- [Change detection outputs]

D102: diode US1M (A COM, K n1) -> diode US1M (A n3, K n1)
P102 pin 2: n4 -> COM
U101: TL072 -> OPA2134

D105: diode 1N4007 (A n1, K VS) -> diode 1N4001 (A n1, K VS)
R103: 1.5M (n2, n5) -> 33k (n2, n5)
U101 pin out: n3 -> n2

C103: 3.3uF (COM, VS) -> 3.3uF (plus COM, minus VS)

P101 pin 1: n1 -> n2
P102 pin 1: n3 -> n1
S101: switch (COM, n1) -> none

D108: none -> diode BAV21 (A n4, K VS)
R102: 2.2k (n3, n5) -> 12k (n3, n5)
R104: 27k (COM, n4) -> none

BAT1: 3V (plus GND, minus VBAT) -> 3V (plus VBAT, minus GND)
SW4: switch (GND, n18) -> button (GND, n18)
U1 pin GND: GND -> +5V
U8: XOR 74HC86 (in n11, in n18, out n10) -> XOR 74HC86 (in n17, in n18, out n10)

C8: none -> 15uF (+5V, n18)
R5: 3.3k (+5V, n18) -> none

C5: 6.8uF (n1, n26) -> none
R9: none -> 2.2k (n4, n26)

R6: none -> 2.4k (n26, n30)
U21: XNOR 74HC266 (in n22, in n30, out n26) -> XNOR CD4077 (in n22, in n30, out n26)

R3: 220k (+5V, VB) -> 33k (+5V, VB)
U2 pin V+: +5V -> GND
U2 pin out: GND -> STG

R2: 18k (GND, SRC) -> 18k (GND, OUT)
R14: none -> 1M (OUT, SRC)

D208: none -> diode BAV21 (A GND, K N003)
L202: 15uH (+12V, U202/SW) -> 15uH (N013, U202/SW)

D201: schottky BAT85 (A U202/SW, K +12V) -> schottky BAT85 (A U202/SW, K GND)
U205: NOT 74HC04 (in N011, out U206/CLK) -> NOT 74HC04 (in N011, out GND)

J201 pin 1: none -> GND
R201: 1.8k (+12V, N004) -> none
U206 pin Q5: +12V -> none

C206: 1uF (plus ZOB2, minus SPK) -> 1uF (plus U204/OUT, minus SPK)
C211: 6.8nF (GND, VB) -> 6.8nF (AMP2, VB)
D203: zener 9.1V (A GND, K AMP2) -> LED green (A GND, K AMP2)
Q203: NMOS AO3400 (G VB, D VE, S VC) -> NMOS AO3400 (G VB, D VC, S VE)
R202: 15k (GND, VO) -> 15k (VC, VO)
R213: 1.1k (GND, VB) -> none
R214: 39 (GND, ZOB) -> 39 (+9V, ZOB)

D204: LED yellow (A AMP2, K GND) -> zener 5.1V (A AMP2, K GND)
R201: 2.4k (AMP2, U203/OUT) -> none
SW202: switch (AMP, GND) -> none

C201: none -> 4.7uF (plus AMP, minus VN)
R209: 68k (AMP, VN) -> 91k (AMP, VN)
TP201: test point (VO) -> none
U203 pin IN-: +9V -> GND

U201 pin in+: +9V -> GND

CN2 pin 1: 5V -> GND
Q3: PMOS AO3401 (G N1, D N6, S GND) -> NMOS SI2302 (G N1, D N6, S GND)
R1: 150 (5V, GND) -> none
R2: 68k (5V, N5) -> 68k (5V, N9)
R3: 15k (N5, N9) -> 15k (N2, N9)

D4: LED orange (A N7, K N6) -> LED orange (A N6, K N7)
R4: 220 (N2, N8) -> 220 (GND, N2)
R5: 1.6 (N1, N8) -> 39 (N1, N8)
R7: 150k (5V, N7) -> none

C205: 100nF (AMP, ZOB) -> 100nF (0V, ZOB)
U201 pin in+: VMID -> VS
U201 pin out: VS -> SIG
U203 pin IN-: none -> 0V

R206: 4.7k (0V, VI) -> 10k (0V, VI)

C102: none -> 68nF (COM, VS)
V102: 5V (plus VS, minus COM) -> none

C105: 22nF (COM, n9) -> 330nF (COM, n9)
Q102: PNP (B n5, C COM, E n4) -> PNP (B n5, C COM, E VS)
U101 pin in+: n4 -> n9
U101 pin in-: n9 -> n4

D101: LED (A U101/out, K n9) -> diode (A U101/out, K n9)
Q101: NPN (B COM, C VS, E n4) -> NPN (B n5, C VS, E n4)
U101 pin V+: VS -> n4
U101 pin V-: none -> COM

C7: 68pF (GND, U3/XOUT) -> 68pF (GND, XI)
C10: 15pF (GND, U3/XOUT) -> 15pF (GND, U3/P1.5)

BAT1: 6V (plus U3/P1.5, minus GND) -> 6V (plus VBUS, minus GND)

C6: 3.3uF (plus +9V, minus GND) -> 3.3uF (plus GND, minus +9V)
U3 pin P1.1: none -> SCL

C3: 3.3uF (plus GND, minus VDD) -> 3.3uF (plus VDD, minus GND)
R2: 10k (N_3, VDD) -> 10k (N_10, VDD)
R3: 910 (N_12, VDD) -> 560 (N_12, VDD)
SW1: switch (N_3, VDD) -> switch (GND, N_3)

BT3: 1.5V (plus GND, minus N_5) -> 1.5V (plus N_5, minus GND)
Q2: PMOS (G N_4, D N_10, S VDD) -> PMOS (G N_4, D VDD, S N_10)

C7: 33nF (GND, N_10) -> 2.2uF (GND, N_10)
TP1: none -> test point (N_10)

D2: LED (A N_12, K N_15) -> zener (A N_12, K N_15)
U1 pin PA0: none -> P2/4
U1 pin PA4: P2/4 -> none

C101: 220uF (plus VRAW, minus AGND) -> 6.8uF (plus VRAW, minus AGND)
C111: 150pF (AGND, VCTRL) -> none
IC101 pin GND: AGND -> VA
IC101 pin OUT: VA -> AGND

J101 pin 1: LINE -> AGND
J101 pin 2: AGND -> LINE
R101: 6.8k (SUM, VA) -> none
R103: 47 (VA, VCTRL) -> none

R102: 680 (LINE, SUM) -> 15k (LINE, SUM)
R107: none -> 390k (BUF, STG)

- [WHAT YOU HAVE TO DO] Among the lines above, which ones hold the string "diode"? Show them.

- [WRITTEN ANSWER]
D102: diode US1M (A COM, K n1) -> diode US1M (A n3, K n1)
D105: diode 1N4007 (A n1, K VS) -> diode 1N4001 (A n1, K VS)
D108: none -> diode BAV21 (A n4, K VS)
D208: none -> diode BAV21 (A GND, K N003)
D101: LED (A U101/out, K n9) -> diode (A U101/out, K n9)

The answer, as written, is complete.